▶ **Your assignment**: From the data below, copy exactly the lines that lie between the one holding "(386, 107) = (269, 178): orange" and the one holding "(469, 141) = (399, 172): brown", including both, and nothing more.

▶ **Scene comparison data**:
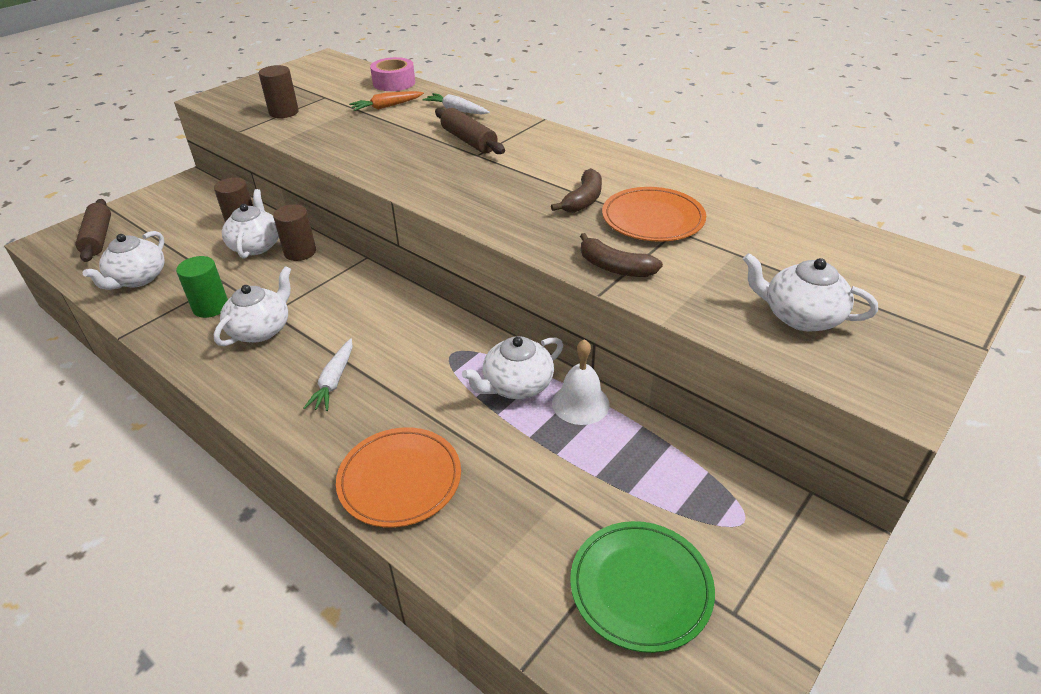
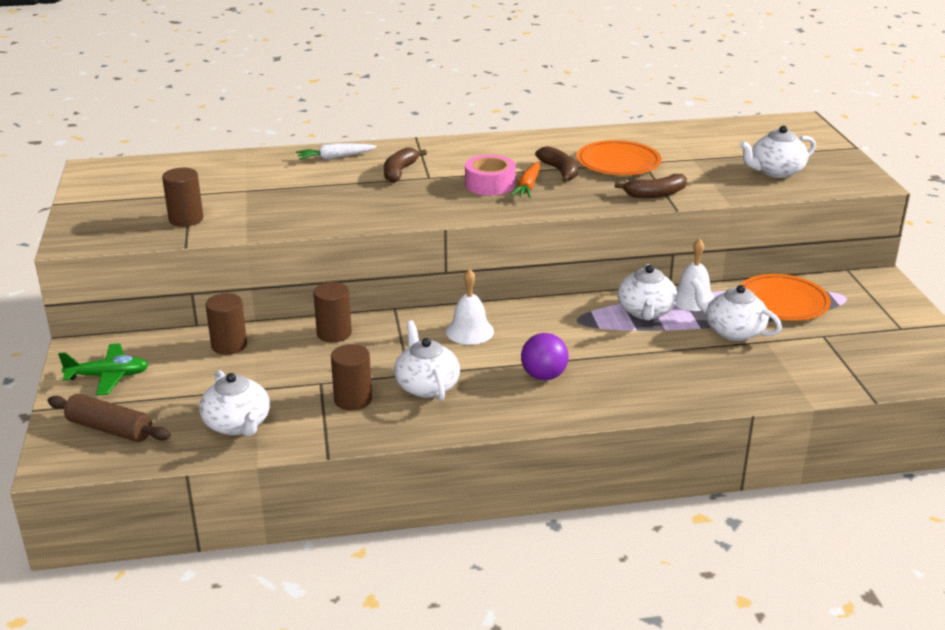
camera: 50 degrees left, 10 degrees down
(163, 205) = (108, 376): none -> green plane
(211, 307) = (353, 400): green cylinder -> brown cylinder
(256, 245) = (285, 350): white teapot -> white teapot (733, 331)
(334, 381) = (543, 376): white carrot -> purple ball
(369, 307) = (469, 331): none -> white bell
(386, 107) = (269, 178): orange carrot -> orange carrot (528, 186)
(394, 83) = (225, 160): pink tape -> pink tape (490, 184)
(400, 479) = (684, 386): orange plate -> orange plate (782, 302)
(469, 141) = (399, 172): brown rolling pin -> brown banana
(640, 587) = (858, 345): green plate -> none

▶ **Answer**:
(386, 107) = (269, 178): orange carrot -> orange carrot (528, 186)
(394, 83) = (225, 160): pink tape -> pink tape (490, 184)
(400, 479) = (684, 386): orange plate -> orange plate (782, 302)
(469, 141) = (399, 172): brown rolling pin -> brown banana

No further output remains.